* _EXERCISE INSTRUCTIONS_
For the records below, say how many lines contain the string "bulb". Give the number only.

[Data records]
====
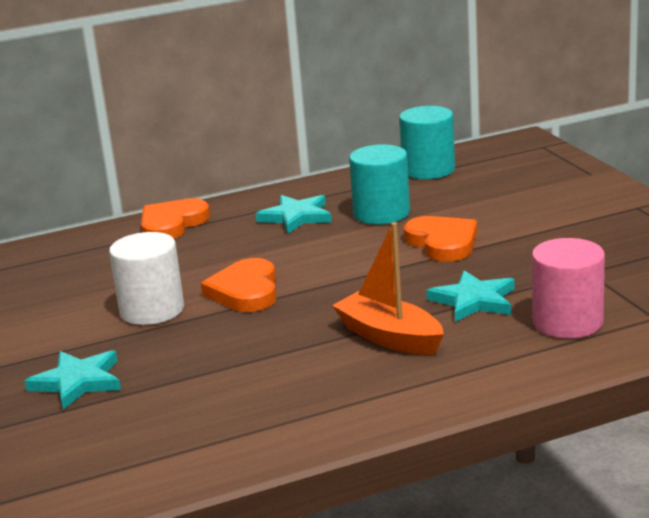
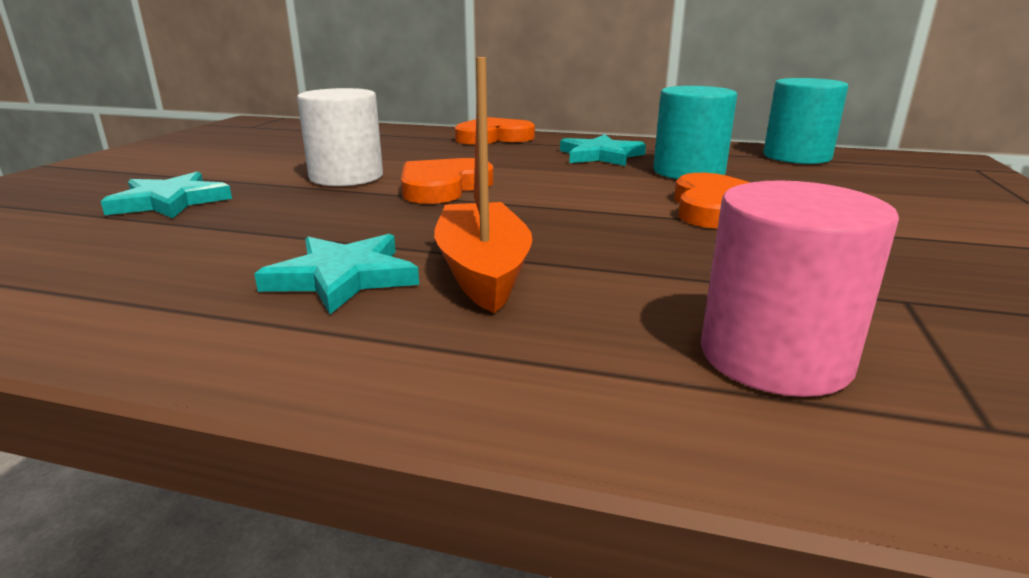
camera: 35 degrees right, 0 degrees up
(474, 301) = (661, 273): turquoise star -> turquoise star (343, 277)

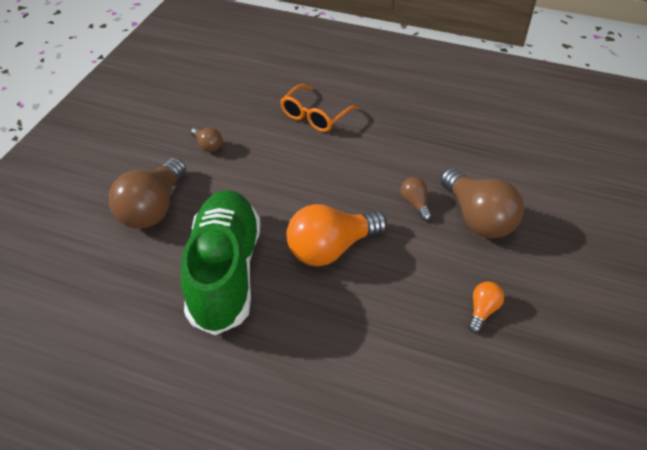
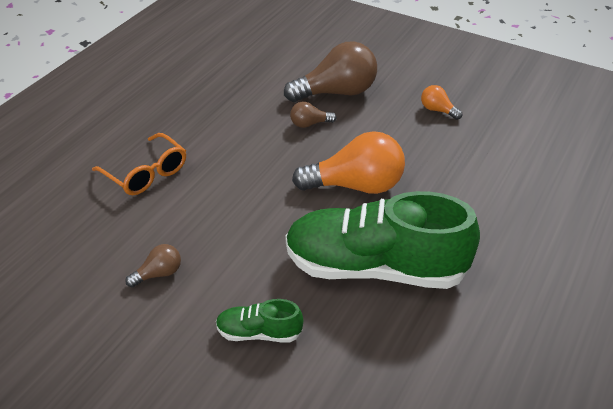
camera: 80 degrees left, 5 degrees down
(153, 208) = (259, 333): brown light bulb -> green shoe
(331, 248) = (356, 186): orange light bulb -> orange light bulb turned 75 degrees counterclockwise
====
* _EXERCISE ANSWER_
2